**Task:** Verbatim copy without images: return all of the data as it stands.

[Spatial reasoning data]
|---|

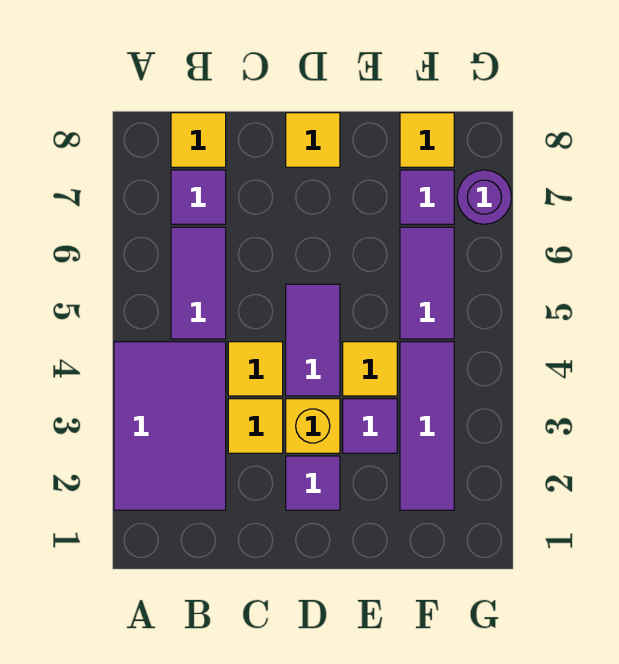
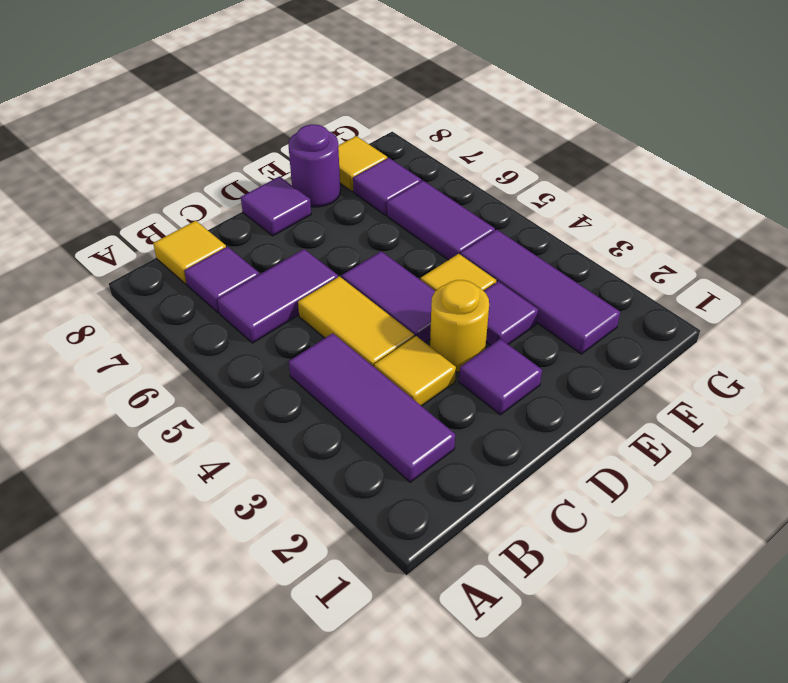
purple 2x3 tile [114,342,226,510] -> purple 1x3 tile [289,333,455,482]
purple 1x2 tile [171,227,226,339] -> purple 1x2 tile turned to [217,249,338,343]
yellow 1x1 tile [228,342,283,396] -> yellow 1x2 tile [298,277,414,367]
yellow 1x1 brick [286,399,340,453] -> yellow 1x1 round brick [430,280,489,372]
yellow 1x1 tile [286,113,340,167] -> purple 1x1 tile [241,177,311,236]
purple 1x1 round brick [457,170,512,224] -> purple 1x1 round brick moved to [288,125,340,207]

|---|

**Result below:**
purple 2x3 tile [114,342,226,510] -> purple 1x3 tile [289,333,455,482]
purple 1x2 tile [171,227,226,339] -> purple 1x2 tile turned to [217,249,338,343]
yellow 1x1 tile [228,342,283,396] -> yellow 1x2 tile [298,277,414,367]
yellow 1x1 brick [286,399,340,453] -> yellow 1x1 round brick [430,280,489,372]
yellow 1x1 tile [286,113,340,167] -> purple 1x1 tile [241,177,311,236]
purple 1x1 round brick [457,170,512,224] -> purple 1x1 round brick moved to [288,125,340,207]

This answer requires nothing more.